### Dataset entries
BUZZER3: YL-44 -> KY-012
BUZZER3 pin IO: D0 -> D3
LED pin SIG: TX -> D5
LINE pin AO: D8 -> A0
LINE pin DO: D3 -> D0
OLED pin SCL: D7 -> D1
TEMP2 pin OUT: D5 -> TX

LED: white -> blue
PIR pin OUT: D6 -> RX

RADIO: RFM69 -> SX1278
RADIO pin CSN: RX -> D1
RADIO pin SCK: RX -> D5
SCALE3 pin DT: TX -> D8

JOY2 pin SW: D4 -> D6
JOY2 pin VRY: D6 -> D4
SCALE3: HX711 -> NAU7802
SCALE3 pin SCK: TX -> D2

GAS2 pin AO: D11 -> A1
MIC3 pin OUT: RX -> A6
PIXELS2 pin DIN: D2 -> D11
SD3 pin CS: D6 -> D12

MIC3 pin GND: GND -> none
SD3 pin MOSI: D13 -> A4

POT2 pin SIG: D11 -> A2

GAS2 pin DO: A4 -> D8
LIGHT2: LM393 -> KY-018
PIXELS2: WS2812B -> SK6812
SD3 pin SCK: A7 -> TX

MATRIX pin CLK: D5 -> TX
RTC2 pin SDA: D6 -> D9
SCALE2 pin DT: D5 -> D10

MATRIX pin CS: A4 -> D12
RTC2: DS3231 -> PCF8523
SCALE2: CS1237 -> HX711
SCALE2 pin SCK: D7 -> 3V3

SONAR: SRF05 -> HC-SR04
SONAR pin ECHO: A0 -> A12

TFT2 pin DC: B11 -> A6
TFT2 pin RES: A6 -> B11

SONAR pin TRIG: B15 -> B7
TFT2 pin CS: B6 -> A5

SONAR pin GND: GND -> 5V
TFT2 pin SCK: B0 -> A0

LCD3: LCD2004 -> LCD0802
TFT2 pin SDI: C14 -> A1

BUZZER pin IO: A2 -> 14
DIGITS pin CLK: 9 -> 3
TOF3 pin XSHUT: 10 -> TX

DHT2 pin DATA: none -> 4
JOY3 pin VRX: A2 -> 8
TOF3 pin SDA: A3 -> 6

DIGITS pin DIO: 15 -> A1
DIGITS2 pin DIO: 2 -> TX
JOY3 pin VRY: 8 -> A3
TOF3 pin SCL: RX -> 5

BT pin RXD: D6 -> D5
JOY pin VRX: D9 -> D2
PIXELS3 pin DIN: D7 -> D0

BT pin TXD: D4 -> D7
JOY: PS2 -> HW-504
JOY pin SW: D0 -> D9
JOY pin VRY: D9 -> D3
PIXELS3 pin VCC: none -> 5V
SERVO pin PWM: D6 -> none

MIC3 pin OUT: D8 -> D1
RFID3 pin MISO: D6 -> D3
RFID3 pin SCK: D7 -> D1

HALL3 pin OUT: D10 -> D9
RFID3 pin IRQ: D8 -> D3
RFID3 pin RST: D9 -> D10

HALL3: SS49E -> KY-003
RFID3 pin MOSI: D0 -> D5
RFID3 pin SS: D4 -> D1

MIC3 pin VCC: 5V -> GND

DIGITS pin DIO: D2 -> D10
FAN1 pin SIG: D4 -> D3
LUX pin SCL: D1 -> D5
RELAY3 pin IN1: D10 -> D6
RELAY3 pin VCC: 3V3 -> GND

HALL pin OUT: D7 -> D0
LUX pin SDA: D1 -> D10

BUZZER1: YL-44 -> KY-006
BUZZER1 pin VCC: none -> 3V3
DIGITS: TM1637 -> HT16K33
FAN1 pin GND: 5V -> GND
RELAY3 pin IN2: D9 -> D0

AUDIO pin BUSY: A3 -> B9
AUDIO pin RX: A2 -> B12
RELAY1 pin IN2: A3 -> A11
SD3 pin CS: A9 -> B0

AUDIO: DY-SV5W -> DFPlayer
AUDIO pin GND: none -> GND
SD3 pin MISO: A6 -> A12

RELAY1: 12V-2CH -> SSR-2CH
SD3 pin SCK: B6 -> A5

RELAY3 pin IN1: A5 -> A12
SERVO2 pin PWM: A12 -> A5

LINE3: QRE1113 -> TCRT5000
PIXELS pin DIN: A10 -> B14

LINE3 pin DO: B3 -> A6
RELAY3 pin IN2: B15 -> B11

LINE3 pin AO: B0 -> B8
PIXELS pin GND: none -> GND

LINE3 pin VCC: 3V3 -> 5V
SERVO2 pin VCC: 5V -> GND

### Work to be completed
Extract the full set of entries word for word.

### Written answer
BUZZER3: YL-44 -> KY-012
BUZZER3 pin IO: D0 -> D3
LED pin SIG: TX -> D5
LINE pin AO: D8 -> A0
LINE pin DO: D3 -> D0
OLED pin SCL: D7 -> D1
TEMP2 pin OUT: D5 -> TX

LED: white -> blue
PIR pin OUT: D6 -> RX

RADIO: RFM69 -> SX1278
RADIO pin CSN: RX -> D1
RADIO pin SCK: RX -> D5
SCALE3 pin DT: TX -> D8

JOY2 pin SW: D4 -> D6
JOY2 pin VRY: D6 -> D4
SCALE3: HX711 -> NAU7802
SCALE3 pin SCK: TX -> D2

GAS2 pin AO: D11 -> A1
MIC3 pin OUT: RX -> A6
PIXELS2 pin DIN: D2 -> D11
SD3 pin CS: D6 -> D12

MIC3 pin GND: GND -> none
SD3 pin MOSI: D13 -> A4

POT2 pin SIG: D11 -> A2

GAS2 pin DO: A4 -> D8
LIGHT2: LM393 -> KY-018
PIXELS2: WS2812B -> SK6812
SD3 pin SCK: A7 -> TX

MATRIX pin CLK: D5 -> TX
RTC2 pin SDA: D6 -> D9
SCALE2 pin DT: D5 -> D10

MATRIX pin CS: A4 -> D12
RTC2: DS3231 -> PCF8523
SCALE2: CS1237 -> HX711
SCALE2 pin SCK: D7 -> 3V3

SONAR: SRF05 -> HC-SR04
SONAR pin ECHO: A0 -> A12

TFT2 pin DC: B11 -> A6
TFT2 pin RES: A6 -> B11

SONAR pin TRIG: B15 -> B7
TFT2 pin CS: B6 -> A5

SONAR pin GND: GND -> 5V
TFT2 pin SCK: B0 -> A0

LCD3: LCD2004 -> LCD0802
TFT2 pin SDI: C14 -> A1

BUZZER pin IO: A2 -> 14
DIGITS pin CLK: 9 -> 3
TOF3 pin XSHUT: 10 -> TX

DHT2 pin DATA: none -> 4
JOY3 pin VRX: A2 -> 8
TOF3 pin SDA: A3 -> 6

DIGITS pin DIO: 15 -> A1
DIGITS2 pin DIO: 2 -> TX
JOY3 pin VRY: 8 -> A3
TOF3 pin SCL: RX -> 5

BT pin RXD: D6 -> D5
JOY pin VRX: D9 -> D2
PIXELS3 pin DIN: D7 -> D0

BT pin TXD: D4 -> D7
JOY: PS2 -> HW-504
JOY pin SW: D0 -> D9
JOY pin VRY: D9 -> D3
PIXELS3 pin VCC: none -> 5V
SERVO pin PWM: D6 -> none

MIC3 pin OUT: D8 -> D1
RFID3 pin MISO: D6 -> D3
RFID3 pin SCK: D7 -> D1

HALL3 pin OUT: D10 -> D9
RFID3 pin IRQ: D8 -> D3
RFID3 pin RST: D9 -> D10

HALL3: SS49E -> KY-003
RFID3 pin MOSI: D0 -> D5
RFID3 pin SS: D4 -> D1

MIC3 pin VCC: 5V -> GND

DIGITS pin DIO: D2 -> D10
FAN1 pin SIG: D4 -> D3
LUX pin SCL: D1 -> D5
RELAY3 pin IN1: D10 -> D6
RELAY3 pin VCC: 3V3 -> GND

HALL pin OUT: D7 -> D0
LUX pin SDA: D1 -> D10

BUZZER1: YL-44 -> KY-006
BUZZER1 pin VCC: none -> 3V3
DIGITS: TM1637 -> HT16K33
FAN1 pin GND: 5V -> GND
RELAY3 pin IN2: D9 -> D0

AUDIO pin BUSY: A3 -> B9
AUDIO pin RX: A2 -> B12
RELAY1 pin IN2: A3 -> A11
SD3 pin CS: A9 -> B0

AUDIO: DY-SV5W -> DFPlayer
AUDIO pin GND: none -> GND
SD3 pin MISO: A6 -> A12

RELAY1: 12V-2CH -> SSR-2CH
SD3 pin SCK: B6 -> A5

RELAY3 pin IN1: A5 -> A12
SERVO2 pin PWM: A12 -> A5

LINE3: QRE1113 -> TCRT5000
PIXELS pin DIN: A10 -> B14

LINE3 pin DO: B3 -> A6
RELAY3 pin IN2: B15 -> B11

LINE3 pin AO: B0 -> B8
PIXELS pin GND: none -> GND

LINE3 pin VCC: 3V3 -> 5V
SERVO2 pin VCC: 5V -> GND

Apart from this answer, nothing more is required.